Exercise goal: Transcribe, verbatim, every line from the start of the entries through the line that contains "R3: 750 (+5V, W3) -> 3.3k (+5V, W3)"; include both boundary lines and omit all others.

Extracted entries:
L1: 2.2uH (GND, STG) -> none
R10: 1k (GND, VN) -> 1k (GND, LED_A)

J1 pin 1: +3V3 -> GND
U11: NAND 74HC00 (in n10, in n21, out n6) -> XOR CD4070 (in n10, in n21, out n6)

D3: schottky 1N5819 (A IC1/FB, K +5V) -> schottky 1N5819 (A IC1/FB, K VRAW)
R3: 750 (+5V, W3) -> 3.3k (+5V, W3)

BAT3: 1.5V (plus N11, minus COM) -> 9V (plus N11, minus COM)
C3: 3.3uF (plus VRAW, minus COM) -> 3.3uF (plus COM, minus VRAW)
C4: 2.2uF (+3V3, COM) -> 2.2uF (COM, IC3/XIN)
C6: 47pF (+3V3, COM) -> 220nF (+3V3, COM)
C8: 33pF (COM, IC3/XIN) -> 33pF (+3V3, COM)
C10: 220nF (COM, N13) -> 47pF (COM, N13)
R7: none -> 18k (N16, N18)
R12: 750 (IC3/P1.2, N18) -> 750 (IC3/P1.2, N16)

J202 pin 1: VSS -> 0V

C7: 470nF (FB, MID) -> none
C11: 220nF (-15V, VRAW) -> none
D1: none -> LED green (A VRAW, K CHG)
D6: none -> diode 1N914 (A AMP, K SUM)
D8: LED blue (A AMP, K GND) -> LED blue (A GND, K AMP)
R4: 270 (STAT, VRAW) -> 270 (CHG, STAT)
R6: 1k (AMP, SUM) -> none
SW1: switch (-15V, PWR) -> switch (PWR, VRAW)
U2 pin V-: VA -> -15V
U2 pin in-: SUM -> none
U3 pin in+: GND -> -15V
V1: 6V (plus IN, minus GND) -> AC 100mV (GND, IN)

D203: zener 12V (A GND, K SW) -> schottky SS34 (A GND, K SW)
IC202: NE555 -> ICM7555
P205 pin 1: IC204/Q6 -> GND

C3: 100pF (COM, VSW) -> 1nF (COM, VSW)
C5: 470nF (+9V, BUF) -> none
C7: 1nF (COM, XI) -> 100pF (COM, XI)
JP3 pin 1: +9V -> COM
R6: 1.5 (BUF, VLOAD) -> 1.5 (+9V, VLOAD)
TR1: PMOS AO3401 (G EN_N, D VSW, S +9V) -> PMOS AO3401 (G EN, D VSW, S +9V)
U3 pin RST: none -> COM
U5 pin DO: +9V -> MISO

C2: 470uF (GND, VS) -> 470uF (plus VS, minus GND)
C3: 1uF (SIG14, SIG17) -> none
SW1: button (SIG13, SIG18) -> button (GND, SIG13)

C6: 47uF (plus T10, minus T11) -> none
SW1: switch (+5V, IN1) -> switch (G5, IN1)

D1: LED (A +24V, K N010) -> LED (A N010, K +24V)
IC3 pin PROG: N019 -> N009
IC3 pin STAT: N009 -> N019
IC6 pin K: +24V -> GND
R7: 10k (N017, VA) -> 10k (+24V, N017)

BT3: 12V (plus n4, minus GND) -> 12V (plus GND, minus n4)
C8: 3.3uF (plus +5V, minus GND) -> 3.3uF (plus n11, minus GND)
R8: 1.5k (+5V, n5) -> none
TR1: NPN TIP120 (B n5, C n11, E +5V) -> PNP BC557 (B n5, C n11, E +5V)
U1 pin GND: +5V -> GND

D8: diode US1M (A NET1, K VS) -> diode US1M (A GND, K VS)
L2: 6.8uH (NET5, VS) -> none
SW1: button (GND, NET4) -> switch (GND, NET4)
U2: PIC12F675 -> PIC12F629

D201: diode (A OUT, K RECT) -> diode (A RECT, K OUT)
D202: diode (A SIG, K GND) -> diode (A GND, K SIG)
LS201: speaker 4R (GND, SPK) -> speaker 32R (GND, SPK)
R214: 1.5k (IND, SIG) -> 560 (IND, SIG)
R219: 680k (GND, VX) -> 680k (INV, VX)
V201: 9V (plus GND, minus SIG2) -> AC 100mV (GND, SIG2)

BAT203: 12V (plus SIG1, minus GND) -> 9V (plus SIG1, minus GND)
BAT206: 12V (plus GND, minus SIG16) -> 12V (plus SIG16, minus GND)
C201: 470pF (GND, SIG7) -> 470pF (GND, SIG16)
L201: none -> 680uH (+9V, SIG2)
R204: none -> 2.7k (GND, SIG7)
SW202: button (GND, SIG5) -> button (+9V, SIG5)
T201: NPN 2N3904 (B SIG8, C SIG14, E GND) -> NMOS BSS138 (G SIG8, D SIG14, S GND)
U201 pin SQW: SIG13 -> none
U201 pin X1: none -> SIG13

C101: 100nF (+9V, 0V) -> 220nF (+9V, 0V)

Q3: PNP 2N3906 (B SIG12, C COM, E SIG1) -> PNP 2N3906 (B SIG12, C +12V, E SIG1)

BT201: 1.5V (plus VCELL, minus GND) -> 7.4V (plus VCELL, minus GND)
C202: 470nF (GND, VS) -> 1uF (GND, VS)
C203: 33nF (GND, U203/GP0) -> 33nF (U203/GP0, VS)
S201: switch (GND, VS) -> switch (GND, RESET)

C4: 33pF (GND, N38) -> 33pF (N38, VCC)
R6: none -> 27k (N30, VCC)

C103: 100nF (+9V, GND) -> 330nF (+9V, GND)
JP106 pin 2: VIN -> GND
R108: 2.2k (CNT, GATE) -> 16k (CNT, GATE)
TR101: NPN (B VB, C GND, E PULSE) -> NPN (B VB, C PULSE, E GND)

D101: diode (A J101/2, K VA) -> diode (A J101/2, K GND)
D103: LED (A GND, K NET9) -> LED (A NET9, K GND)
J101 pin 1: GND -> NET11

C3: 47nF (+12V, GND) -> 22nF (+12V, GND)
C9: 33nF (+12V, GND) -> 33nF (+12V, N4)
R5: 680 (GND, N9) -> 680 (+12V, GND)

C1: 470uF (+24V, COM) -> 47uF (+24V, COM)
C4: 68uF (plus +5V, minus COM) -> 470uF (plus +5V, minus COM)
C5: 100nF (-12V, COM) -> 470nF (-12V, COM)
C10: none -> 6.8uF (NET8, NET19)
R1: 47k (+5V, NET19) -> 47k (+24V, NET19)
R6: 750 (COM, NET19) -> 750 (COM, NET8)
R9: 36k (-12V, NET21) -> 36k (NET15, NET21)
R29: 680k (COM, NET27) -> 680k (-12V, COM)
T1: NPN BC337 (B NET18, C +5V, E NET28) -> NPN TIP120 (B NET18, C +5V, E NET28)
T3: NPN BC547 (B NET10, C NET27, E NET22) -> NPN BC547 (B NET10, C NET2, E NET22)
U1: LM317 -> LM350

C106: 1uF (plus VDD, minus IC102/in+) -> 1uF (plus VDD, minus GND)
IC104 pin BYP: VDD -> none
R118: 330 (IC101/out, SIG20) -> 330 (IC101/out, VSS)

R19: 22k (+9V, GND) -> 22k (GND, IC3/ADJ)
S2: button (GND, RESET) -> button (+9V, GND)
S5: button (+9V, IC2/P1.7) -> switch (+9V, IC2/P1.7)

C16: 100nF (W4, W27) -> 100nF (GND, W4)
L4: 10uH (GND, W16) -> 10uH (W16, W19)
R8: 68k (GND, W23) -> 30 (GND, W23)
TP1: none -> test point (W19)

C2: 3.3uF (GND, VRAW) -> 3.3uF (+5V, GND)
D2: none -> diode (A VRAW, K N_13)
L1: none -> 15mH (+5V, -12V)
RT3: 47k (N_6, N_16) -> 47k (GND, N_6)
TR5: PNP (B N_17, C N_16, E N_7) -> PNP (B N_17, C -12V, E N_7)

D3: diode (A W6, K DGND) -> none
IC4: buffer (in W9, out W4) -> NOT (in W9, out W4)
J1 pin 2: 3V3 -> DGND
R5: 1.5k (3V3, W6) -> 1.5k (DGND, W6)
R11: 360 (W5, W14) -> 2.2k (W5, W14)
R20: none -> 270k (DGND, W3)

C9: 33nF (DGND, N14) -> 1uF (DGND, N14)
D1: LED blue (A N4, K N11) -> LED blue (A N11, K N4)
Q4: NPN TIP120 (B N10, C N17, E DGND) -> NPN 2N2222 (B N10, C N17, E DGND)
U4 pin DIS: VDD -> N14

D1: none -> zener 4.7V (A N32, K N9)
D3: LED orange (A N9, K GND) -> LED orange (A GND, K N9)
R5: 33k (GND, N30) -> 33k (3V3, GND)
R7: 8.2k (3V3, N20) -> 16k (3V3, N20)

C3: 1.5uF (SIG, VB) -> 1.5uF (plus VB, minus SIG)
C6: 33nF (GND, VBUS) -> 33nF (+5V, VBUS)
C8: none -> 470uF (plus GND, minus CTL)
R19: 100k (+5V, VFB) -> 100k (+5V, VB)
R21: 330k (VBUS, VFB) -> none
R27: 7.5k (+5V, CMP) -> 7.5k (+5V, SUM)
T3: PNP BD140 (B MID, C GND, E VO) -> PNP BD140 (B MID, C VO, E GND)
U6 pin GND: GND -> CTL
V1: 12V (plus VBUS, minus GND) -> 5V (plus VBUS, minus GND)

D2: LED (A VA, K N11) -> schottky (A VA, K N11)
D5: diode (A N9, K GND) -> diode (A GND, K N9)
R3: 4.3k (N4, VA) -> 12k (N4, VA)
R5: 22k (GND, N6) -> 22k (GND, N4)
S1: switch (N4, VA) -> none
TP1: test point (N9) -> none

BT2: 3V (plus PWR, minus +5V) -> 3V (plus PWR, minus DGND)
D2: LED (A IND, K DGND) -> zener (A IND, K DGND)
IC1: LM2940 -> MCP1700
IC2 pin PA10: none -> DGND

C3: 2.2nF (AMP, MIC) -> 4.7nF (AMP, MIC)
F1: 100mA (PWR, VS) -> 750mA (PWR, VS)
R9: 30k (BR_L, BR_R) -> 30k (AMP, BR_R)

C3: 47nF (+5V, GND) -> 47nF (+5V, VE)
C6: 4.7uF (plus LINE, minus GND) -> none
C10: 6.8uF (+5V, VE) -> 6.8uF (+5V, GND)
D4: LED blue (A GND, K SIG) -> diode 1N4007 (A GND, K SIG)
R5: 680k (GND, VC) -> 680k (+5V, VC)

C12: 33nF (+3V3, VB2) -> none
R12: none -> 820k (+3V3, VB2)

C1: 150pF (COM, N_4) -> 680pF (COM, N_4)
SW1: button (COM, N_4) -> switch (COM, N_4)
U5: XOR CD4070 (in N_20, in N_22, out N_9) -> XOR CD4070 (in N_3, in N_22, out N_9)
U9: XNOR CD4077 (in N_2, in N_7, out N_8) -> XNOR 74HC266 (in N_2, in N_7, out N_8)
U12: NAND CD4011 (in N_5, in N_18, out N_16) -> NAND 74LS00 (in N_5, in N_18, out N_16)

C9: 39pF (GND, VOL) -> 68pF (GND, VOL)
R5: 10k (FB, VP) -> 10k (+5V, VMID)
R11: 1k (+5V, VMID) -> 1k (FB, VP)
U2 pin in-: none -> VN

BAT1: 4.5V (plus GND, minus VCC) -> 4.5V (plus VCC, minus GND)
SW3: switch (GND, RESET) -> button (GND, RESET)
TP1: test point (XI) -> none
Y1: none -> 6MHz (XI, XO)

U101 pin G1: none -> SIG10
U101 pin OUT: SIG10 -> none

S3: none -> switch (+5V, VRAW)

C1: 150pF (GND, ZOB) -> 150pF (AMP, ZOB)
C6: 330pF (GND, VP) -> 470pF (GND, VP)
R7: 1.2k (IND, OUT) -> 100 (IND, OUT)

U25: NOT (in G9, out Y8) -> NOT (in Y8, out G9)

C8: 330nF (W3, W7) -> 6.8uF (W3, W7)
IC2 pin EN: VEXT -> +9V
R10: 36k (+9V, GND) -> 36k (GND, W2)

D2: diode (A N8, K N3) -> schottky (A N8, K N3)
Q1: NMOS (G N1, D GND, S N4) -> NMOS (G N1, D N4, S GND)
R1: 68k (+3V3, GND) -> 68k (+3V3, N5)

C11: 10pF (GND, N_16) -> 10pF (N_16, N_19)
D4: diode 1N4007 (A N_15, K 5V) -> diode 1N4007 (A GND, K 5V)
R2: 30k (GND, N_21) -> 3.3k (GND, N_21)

Written solution:
L1: 2.2uH (GND, STG) -> none
R10: 1k (GND, VN) -> 1k (GND, LED_A)

J1 pin 1: +3V3 -> GND
U11: NAND 74HC00 (in n10, in n21, out n6) -> XOR CD4070 (in n10, in n21, out n6)

D3: schottky 1N5819 (A IC1/FB, K +5V) -> schottky 1N5819 (A IC1/FB, K VRAW)
R3: 750 (+5V, W3) -> 3.3k (+5V, W3)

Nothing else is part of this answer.